Work task
Given the material below, output exactly the lines from the line with "gray rectangle at (99, 309): moved 7 px right" to the line with "brown rectangle at", both ends included, and no other lines.

Data provided
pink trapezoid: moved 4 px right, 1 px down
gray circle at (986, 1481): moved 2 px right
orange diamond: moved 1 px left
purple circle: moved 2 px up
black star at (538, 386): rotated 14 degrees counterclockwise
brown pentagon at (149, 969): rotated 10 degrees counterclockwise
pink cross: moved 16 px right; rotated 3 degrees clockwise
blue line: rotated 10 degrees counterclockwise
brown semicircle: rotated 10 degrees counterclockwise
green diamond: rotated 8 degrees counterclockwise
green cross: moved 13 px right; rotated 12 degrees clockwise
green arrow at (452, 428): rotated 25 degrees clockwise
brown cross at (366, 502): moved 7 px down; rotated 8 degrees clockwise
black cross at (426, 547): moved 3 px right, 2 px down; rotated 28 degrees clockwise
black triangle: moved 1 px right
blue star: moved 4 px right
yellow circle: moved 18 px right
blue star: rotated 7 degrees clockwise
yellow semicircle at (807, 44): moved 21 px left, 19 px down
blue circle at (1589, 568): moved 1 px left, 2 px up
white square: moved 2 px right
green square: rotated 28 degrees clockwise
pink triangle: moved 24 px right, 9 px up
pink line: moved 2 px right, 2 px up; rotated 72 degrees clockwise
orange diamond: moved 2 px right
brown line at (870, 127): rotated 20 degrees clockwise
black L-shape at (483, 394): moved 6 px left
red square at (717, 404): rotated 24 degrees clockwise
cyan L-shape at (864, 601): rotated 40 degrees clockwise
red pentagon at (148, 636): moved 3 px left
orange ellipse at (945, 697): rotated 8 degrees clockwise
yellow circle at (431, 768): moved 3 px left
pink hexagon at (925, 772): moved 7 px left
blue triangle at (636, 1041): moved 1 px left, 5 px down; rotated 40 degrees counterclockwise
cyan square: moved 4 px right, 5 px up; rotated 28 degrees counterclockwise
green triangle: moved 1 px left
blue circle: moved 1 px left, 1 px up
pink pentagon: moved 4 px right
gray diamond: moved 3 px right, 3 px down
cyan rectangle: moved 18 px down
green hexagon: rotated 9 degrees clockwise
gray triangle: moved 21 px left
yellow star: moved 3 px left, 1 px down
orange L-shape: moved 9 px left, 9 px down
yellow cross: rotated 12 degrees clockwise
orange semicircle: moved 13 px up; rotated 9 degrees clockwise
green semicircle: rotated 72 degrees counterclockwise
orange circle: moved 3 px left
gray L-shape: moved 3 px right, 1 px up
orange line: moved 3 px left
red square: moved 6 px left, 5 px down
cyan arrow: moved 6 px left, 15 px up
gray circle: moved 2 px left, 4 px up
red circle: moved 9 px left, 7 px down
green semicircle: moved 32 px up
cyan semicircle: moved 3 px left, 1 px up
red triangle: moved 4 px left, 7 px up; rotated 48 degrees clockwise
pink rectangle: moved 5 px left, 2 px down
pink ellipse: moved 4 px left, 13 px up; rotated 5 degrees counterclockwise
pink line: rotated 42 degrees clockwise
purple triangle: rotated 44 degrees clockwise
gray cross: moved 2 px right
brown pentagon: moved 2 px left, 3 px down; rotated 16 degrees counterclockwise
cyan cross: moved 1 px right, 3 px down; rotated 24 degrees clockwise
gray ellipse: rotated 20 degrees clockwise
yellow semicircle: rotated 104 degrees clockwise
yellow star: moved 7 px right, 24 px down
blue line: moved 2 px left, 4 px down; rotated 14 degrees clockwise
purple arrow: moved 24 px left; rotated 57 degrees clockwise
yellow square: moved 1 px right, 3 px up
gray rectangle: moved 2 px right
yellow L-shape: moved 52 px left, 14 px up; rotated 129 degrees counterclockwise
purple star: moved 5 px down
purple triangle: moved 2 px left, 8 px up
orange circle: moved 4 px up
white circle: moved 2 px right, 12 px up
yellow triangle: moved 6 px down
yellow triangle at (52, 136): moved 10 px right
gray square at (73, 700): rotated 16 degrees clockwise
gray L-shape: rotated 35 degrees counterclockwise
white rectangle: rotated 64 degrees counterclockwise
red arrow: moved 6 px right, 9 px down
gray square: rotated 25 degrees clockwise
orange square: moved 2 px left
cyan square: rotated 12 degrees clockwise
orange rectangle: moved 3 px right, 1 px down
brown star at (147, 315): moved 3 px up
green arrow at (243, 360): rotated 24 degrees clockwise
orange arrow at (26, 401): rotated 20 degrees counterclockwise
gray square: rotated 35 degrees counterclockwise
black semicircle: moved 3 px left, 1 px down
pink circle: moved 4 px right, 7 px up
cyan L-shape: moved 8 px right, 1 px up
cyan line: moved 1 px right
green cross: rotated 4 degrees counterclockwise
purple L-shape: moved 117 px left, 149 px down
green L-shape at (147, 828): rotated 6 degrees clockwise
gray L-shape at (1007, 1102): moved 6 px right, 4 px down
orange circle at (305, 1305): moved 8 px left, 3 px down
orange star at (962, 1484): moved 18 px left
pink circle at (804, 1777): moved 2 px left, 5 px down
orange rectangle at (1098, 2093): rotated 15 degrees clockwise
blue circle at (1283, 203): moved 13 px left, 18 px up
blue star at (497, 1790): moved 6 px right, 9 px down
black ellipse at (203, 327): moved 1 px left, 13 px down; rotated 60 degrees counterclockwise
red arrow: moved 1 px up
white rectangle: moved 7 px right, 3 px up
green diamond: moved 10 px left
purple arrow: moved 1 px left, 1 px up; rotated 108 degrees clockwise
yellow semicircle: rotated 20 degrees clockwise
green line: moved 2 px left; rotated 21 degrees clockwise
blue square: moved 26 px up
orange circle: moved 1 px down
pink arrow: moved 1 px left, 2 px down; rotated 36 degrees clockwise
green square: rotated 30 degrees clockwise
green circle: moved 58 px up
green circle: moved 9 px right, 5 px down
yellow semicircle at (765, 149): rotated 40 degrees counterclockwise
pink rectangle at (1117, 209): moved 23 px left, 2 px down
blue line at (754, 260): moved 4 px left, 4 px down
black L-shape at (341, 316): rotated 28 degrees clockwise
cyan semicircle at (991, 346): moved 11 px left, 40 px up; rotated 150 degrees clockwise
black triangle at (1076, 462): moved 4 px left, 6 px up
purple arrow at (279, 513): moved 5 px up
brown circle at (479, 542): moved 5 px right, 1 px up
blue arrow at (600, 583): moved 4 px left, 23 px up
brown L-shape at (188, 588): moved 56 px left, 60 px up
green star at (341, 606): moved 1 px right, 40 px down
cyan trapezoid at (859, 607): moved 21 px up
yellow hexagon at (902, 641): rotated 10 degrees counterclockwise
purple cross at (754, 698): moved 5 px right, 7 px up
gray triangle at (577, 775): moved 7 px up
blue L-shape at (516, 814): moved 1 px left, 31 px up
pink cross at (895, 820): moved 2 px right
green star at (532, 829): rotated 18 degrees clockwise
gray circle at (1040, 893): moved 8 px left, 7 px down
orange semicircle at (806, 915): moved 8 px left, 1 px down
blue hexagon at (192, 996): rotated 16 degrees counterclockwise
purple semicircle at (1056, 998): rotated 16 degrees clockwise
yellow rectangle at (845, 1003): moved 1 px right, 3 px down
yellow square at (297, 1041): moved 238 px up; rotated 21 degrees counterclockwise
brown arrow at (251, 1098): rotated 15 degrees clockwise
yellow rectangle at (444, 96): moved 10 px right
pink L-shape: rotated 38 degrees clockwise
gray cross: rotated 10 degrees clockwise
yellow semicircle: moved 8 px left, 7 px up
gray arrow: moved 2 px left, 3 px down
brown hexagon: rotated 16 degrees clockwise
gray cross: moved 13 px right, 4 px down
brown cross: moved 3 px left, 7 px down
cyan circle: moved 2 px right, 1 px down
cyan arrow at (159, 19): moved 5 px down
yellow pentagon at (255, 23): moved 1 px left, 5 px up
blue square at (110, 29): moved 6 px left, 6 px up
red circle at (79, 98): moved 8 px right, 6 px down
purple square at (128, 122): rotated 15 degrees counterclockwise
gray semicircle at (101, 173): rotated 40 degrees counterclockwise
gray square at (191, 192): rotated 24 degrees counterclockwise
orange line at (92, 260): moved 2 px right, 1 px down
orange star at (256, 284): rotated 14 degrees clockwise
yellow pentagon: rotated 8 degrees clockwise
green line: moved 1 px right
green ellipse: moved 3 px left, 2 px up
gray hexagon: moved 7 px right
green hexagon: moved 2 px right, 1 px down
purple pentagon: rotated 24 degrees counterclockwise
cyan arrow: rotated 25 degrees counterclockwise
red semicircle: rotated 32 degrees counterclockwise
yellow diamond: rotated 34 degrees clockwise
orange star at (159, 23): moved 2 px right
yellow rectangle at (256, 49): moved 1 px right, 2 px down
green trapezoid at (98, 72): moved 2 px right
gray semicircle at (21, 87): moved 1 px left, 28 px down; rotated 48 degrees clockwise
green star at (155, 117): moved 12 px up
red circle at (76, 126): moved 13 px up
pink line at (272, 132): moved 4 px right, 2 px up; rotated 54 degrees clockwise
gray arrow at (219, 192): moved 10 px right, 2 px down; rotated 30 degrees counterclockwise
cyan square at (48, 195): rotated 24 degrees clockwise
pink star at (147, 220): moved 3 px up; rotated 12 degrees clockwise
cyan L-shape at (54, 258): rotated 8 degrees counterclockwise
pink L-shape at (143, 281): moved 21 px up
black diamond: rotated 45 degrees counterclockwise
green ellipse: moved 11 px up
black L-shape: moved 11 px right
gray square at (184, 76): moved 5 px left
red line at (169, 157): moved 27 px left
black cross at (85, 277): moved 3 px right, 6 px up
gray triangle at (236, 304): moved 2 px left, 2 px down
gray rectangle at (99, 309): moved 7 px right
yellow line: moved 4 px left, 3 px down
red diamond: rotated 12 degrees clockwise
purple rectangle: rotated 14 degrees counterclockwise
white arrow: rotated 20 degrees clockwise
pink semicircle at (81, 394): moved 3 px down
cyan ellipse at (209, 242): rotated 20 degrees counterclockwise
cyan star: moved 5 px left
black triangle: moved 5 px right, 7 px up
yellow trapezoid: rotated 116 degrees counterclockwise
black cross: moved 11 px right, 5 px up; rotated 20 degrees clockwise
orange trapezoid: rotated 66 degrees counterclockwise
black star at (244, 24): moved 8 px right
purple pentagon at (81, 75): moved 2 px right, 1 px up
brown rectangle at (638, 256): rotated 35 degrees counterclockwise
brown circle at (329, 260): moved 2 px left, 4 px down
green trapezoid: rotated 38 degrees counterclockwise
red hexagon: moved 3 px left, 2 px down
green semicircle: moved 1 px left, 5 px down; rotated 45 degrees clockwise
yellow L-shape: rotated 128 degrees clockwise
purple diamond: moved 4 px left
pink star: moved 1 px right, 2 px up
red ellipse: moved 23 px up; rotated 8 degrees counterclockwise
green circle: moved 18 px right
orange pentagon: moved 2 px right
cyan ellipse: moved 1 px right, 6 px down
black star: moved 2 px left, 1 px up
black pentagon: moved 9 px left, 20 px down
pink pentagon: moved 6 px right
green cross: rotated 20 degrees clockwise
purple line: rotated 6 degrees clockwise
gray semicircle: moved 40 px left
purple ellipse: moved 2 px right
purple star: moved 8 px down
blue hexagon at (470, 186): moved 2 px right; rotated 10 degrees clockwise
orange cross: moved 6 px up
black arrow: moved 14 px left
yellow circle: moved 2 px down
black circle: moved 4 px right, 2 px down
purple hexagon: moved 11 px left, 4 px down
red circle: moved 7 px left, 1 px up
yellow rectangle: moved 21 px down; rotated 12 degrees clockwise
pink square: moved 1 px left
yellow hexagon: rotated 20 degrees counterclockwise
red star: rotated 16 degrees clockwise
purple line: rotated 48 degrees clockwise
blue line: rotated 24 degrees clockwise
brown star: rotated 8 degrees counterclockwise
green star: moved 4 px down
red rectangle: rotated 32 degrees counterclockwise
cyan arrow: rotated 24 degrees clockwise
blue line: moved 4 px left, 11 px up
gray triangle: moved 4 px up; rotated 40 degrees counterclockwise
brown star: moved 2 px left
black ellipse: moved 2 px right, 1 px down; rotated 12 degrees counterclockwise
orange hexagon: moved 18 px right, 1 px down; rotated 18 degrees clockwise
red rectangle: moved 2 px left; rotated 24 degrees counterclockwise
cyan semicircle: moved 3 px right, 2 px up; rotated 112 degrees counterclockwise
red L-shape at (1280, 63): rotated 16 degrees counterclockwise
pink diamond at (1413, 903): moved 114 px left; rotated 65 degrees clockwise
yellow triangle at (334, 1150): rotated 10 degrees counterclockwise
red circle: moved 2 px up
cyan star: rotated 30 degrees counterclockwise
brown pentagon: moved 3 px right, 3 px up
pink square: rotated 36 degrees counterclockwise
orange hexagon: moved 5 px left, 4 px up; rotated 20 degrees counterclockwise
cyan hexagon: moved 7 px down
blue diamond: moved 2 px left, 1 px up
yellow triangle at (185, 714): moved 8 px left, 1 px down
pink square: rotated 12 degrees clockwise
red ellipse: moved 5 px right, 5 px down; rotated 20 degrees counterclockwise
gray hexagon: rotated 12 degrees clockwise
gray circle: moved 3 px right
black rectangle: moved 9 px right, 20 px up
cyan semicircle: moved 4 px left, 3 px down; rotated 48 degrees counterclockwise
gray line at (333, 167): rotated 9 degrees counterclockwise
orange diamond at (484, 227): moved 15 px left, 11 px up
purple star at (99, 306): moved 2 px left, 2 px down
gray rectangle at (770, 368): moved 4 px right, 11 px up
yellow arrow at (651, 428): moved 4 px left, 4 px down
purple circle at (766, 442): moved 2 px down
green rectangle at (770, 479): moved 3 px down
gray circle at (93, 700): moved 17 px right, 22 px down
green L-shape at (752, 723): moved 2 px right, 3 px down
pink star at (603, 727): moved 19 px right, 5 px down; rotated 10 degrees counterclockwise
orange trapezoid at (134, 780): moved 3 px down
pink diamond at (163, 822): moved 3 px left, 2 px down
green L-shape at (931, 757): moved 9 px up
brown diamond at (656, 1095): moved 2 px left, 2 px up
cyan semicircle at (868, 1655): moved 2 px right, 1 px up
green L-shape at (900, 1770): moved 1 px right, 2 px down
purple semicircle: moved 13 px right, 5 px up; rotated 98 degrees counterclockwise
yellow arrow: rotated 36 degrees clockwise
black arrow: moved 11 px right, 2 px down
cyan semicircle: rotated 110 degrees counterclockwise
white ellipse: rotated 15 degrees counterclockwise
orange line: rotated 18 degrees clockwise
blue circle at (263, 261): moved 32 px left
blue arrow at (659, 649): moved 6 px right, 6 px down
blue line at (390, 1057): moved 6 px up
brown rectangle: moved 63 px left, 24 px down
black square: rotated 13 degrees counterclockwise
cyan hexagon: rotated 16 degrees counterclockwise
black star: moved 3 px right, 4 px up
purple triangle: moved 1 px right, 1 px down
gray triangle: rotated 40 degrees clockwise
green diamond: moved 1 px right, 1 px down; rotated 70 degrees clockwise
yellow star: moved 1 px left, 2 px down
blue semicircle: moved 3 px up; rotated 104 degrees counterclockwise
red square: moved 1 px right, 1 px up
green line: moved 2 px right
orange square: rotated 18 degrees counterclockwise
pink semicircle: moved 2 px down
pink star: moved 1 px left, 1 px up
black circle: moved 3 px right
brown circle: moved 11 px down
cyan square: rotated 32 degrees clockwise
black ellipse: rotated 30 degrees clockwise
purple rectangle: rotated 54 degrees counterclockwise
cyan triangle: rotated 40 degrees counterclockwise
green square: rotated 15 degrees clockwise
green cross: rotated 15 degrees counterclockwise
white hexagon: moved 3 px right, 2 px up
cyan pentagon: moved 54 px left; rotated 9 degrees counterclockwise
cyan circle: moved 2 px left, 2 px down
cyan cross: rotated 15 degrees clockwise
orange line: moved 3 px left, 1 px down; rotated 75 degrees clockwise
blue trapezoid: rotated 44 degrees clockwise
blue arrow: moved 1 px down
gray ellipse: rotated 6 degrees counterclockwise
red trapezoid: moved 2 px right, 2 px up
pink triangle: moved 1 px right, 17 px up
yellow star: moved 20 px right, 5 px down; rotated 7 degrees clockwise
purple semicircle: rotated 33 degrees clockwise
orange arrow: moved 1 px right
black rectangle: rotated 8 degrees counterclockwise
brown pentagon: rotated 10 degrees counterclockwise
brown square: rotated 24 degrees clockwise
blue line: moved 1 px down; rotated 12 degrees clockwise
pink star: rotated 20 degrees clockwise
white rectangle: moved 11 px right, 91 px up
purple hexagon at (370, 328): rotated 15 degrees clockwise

Completed exercise
gray rectangle at (99, 309): moved 7 px right
yellow line: moved 4 px left, 3 px down
red diamond: rotated 12 degrees clockwise
purple rectangle: rotated 14 degrees counterclockwise
white arrow: rotated 20 degrees clockwise
pink semicircle at (81, 394): moved 3 px down
cyan ellipse at (209, 242): rotated 20 degrees counterclockwise
cyan star: moved 5 px left
black triangle: moved 5 px right, 7 px up
yellow trapezoid: rotated 116 degrees counterclockwise
black cross: moved 11 px right, 5 px up; rotated 20 degrees clockwise
orange trapezoid: rotated 66 degrees counterclockwise
black star at (244, 24): moved 8 px right
purple pentagon at (81, 75): moved 2 px right, 1 px up
brown rectangle at (638, 256): rotated 35 degrees counterclockwise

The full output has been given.